• What you should do: Please reproduce the listing word for word. Pictures stay out.

(Listed records)

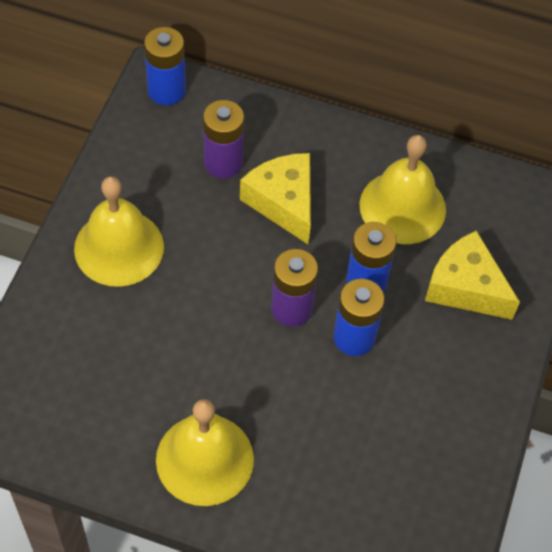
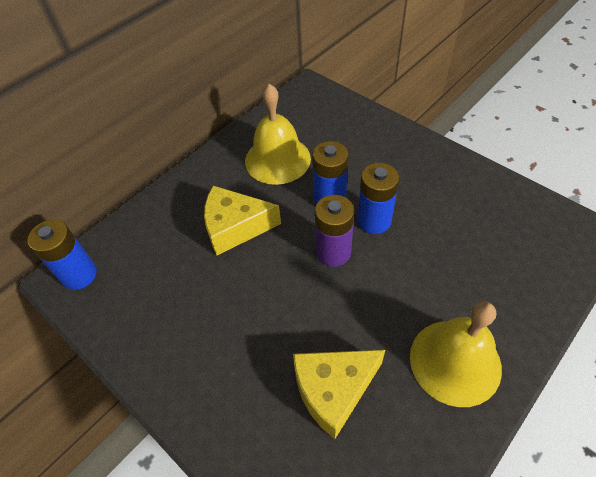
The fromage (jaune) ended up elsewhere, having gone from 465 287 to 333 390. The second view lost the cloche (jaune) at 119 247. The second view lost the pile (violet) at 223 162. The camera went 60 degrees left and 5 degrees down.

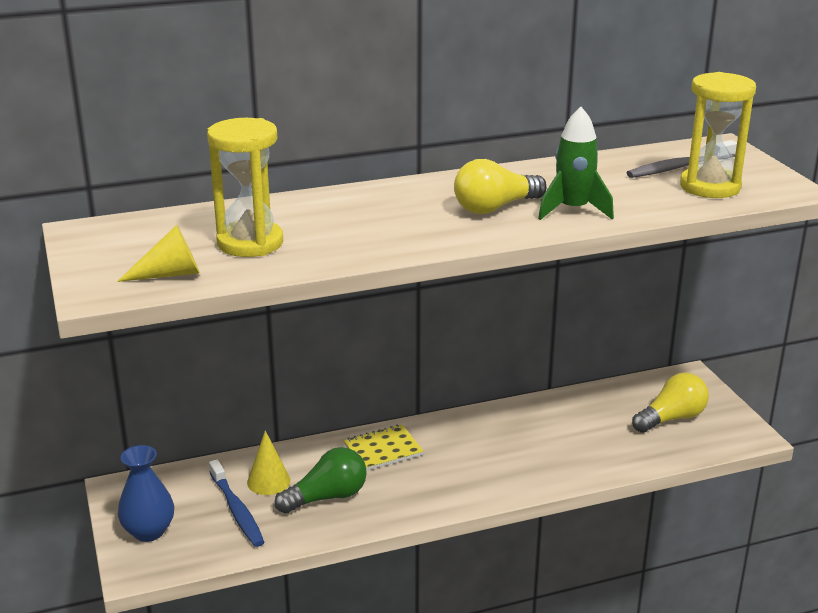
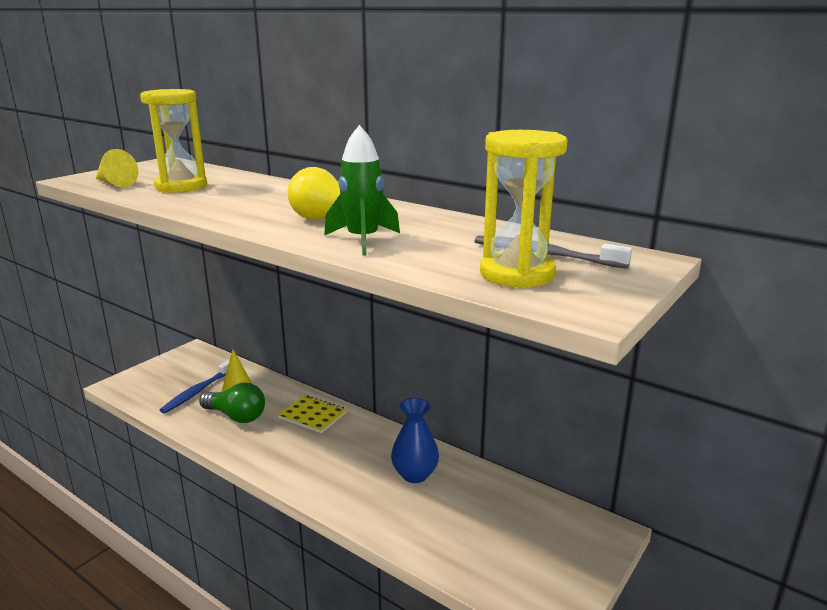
The vase (bleu) ended up elsewhere, having gone from 149 531 to 415 474. The second view lost the ampoule (jaune) at 671 418. The camera went 55 degrees right and 5 degrees down.

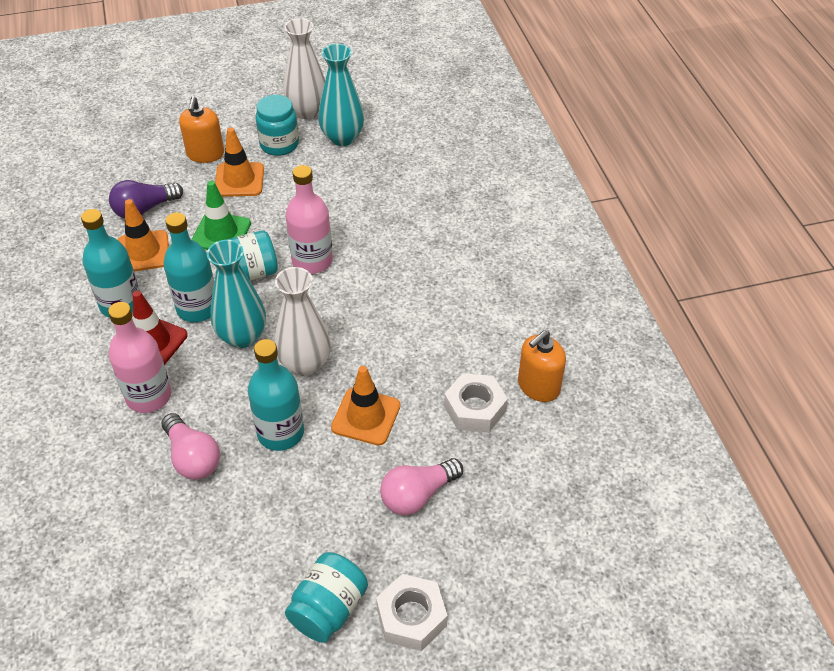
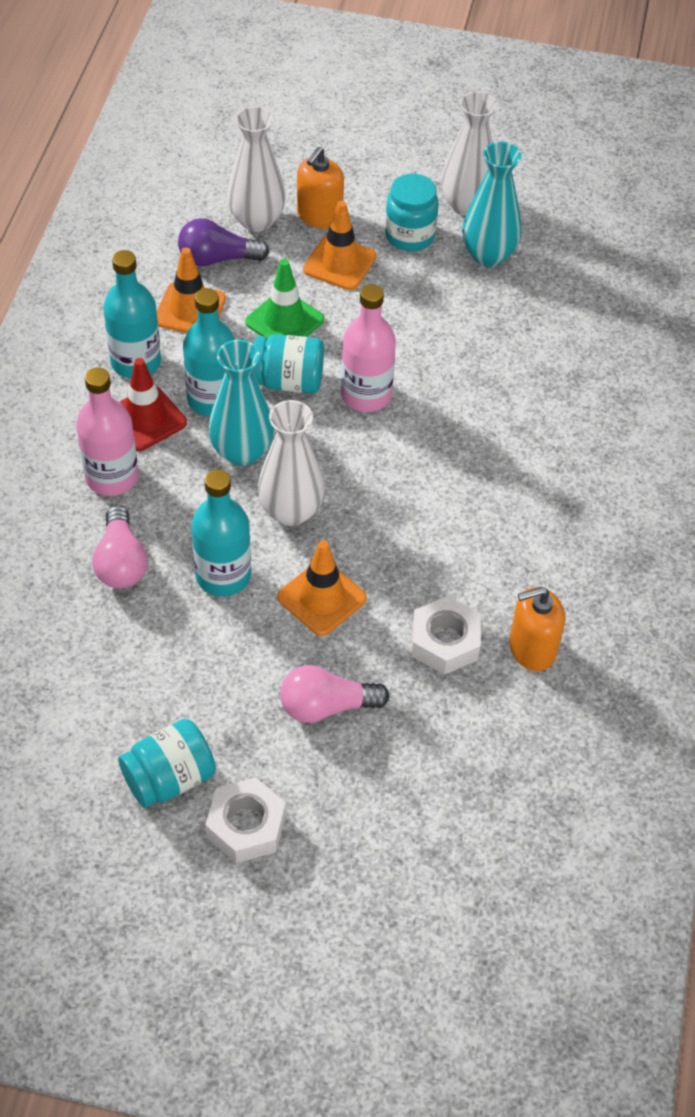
The second view gained the vase (blanc) at 256 220. The camera went 25 degrees right and 5 degrees up.

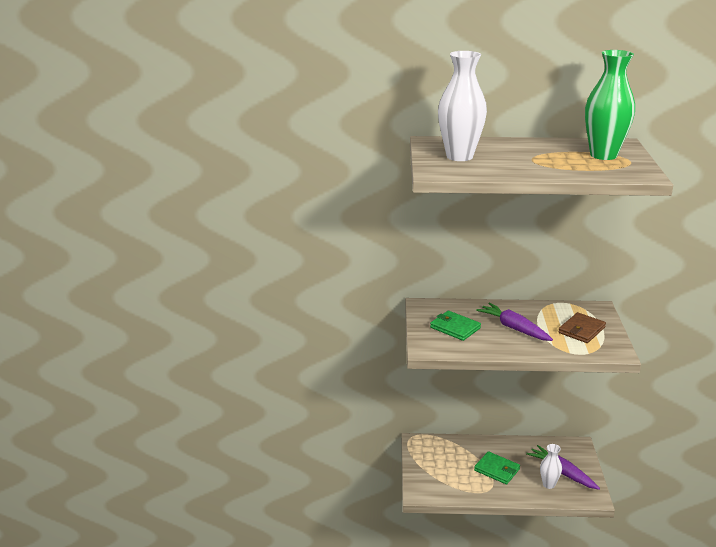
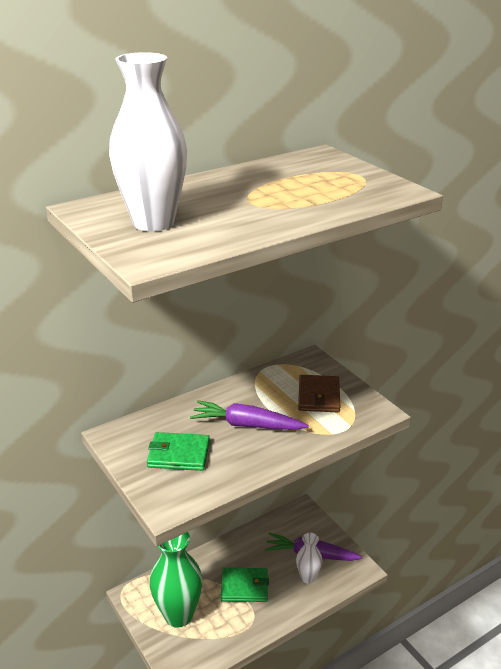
The vase (vert) ended up elsewhere, having gone from 603 155 to 178 615. The camera went 35 degrees left and 5 degrees up.

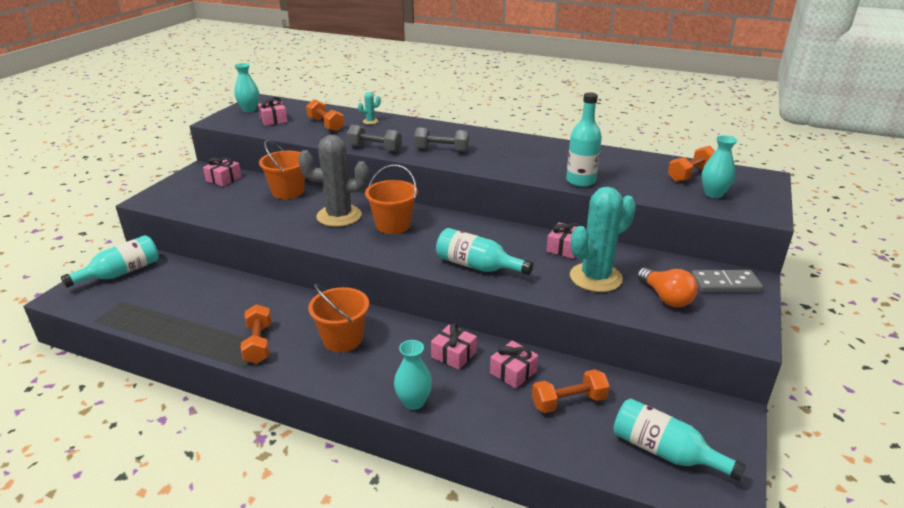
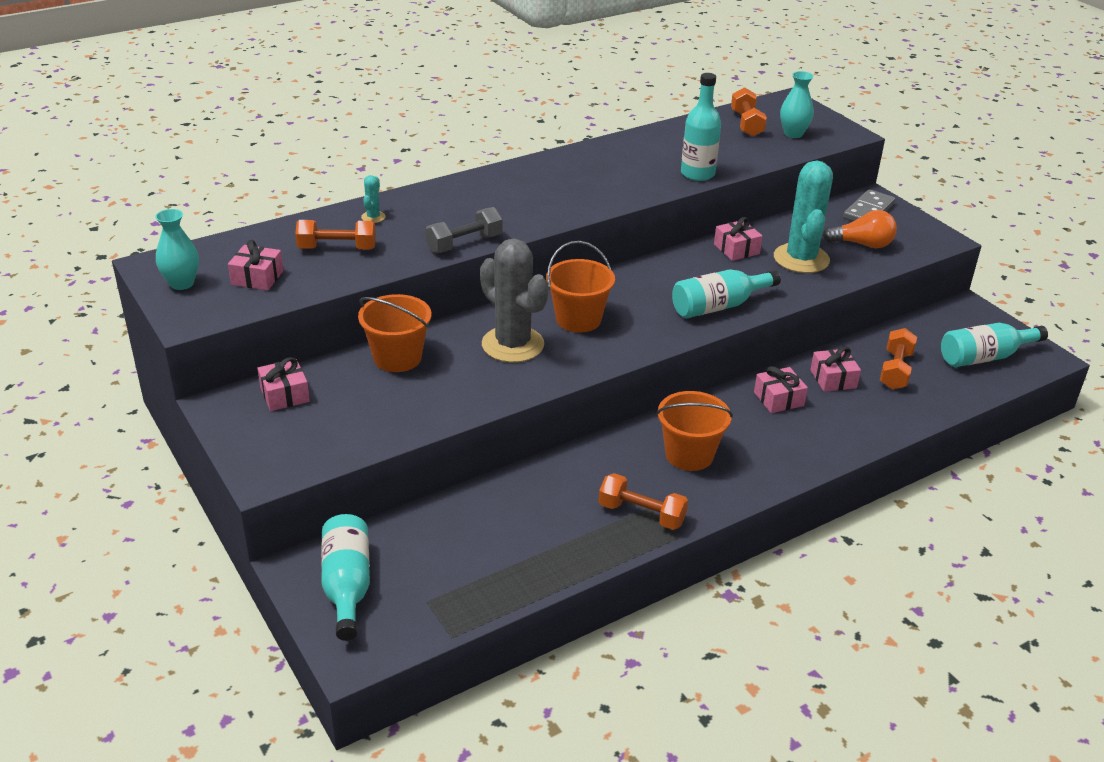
The cactus (gris) at 339 216 ended up facing another way, 75 degrees counterclockwise from before. The second view lost the vase (turquoise) at 413 402. The second view lost the haltère (gris) at 441 150. The camera went 55 degrees left and 5 degrees up.

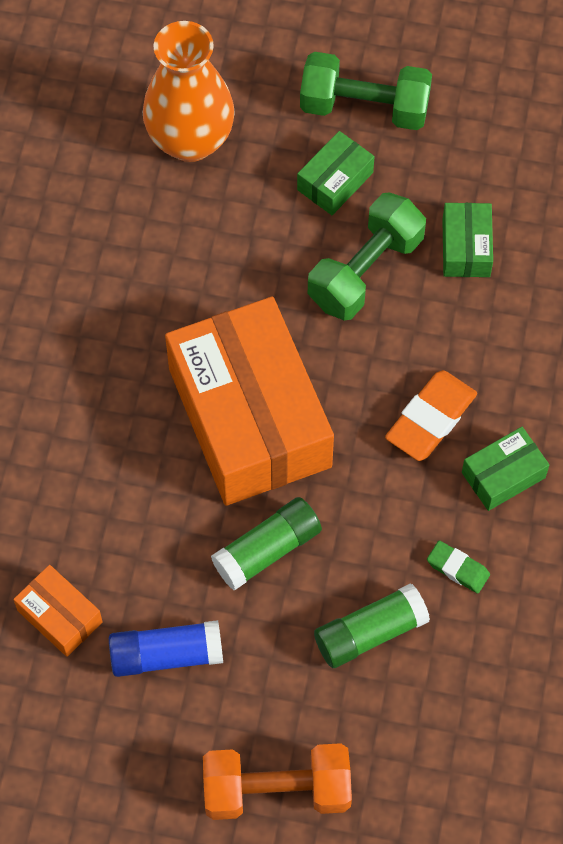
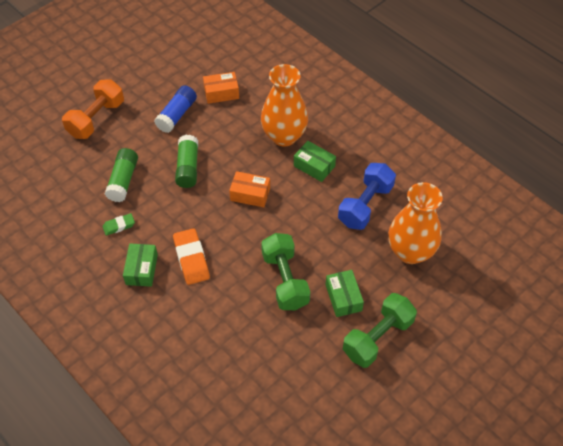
The size of the boîte (orange) at 249 417 changed by a factor of 0.42. The second view gained the vase (orange) at 284 136. The boîte (vert) ended up elsewhere, having gone from 466 248 to 314 166. The second view gained the haltère (bleu) at 365 205. The camera went 125 degrees right and 10 degrees down.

(End Listed records)

• Response area:
The fromage (jaune) ended up elsewhere, having gone from 465 287 to 333 390. The second view lost the cloche (jaune) at 119 247. The second view lost the pile (violet) at 223 162. The camera went 60 degrees left and 5 degrees down.

The vase (bleu) ended up elsewhere, having gone from 149 531 to 415 474. The second view lost the ampoule (jaune) at 671 418. The camera went 55 degrees right and 5 degrees down.

The second view gained the vase (blanc) at 256 220. The camera went 25 degrees right and 5 degrees up.

The vase (vert) ended up elsewhere, having gone from 603 155 to 178 615. The camera went 35 degrees left and 5 degrees up.

The cactus (gris) at 339 216 ended up facing another way, 75 degrees counterclockwise from before. The second view lost the vase (turquoise) at 413 402. The second view lost the haltère (gris) at 441 150. The camera went 55 degrees left and 5 degrees up.

The size of the boîte (orange) at 249 417 changed by a factor of 0.42. The second view gained the vase (orange) at 284 136. The boîte (vert) ended up elsewhere, having gone from 466 248 to 314 166. The second view gained the haltère (bleu) at 365 205. The camera went 125 degrees right and 10 degrees down.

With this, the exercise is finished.